> _Record set_
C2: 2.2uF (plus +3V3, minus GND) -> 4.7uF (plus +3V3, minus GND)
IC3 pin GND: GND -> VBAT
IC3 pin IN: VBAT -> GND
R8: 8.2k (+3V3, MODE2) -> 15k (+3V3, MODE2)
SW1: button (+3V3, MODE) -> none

--

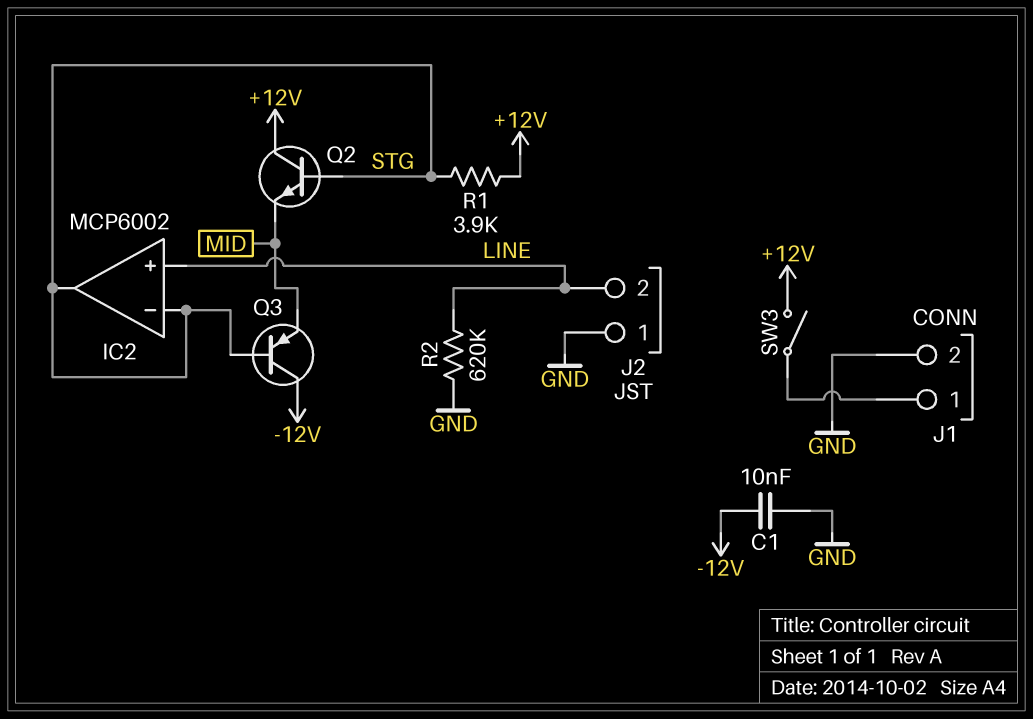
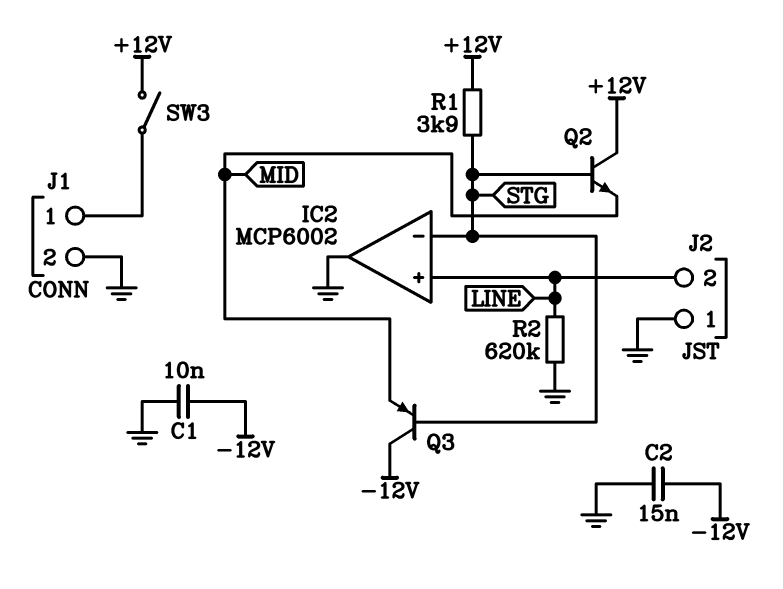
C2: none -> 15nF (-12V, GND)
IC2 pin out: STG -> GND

* * *

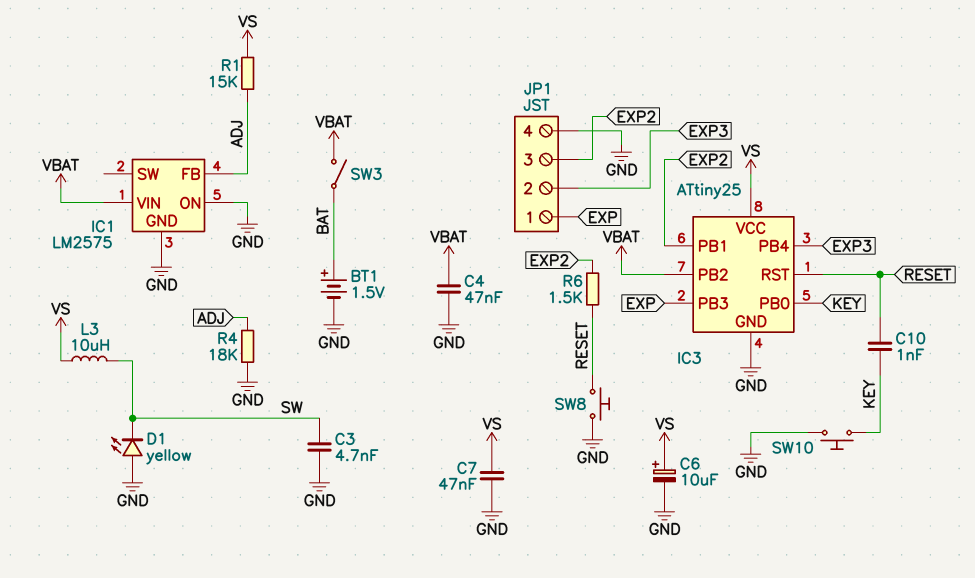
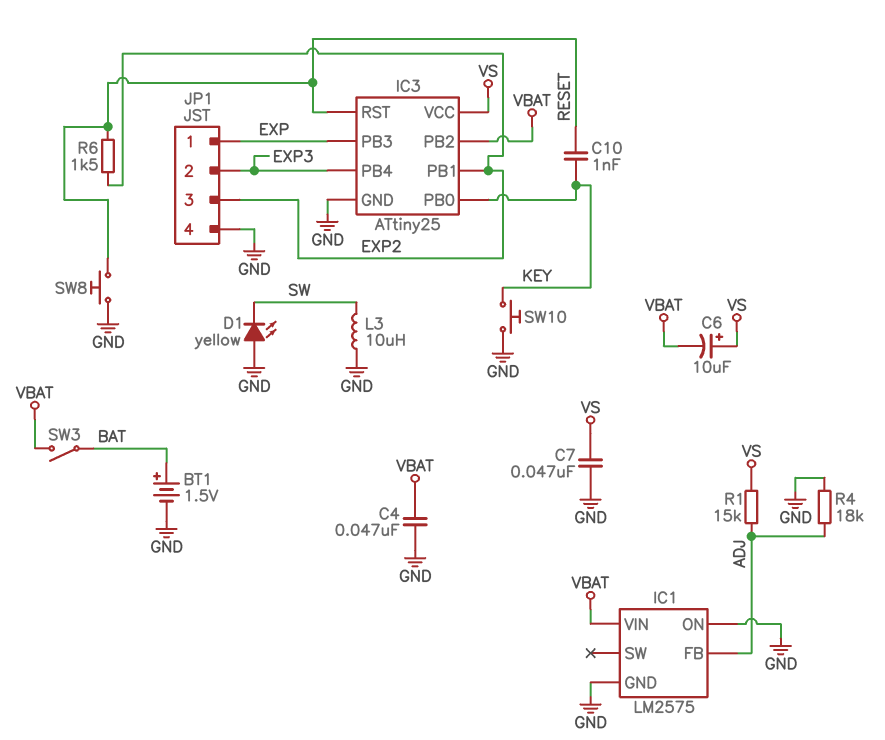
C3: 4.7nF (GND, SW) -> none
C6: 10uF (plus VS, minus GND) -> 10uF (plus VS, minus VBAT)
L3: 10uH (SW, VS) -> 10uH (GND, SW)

> _Work item_
Give only the lines from the one holding "C2: 2.2uF (plus" through the one holding "SW1: button (+3V3, MODE) -> none", each restated exactly as it appears above.

> _Answer to the exercise_
C2: 2.2uF (plus +3V3, minus GND) -> 4.7uF (plus +3V3, minus GND)
IC3 pin GND: GND -> VBAT
IC3 pin IN: VBAT -> GND
R8: 8.2k (+3V3, MODE2) -> 15k (+3V3, MODE2)
SW1: button (+3V3, MODE) -> none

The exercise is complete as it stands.